Record set section start

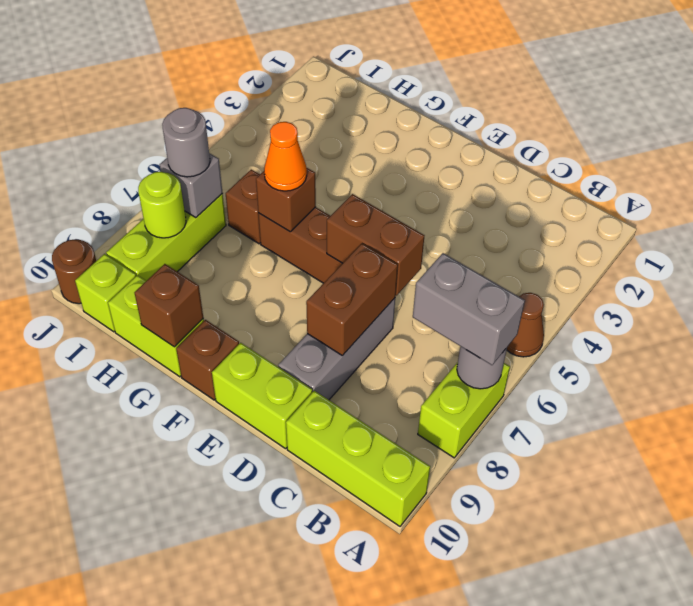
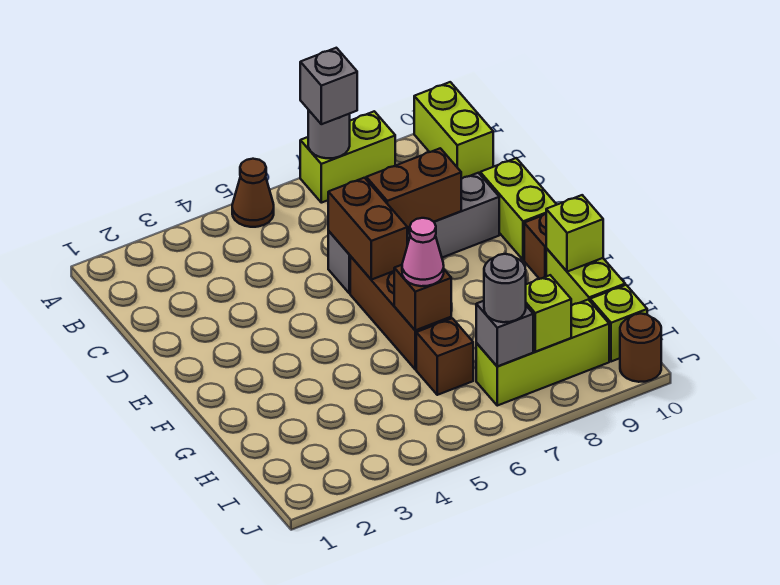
grey brick A7:B7 level 3 -> grey brick A7 level 3
lime brick A10:C10 level 1 -> lime brick A10:B10 level 1
grey brick D7:D9 level 1 -> grey brick D6:D9 level 1
orange cone G6 level 3 -> pink cone G6 level 3
brown brick G10 level 2 -> lime brick G10 level 2
lime round brick I8 level 2 -> lime brick I8 level 2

Record set section end

_Your assignment_: What is needed is each line from the records with the word "lime" in it.

_Output_:
lime brick A10:C10 level 1 -> lime brick A10:B10 level 1
brown brick G10 level 2 -> lime brick G10 level 2
lime round brick I8 level 2 -> lime brick I8 level 2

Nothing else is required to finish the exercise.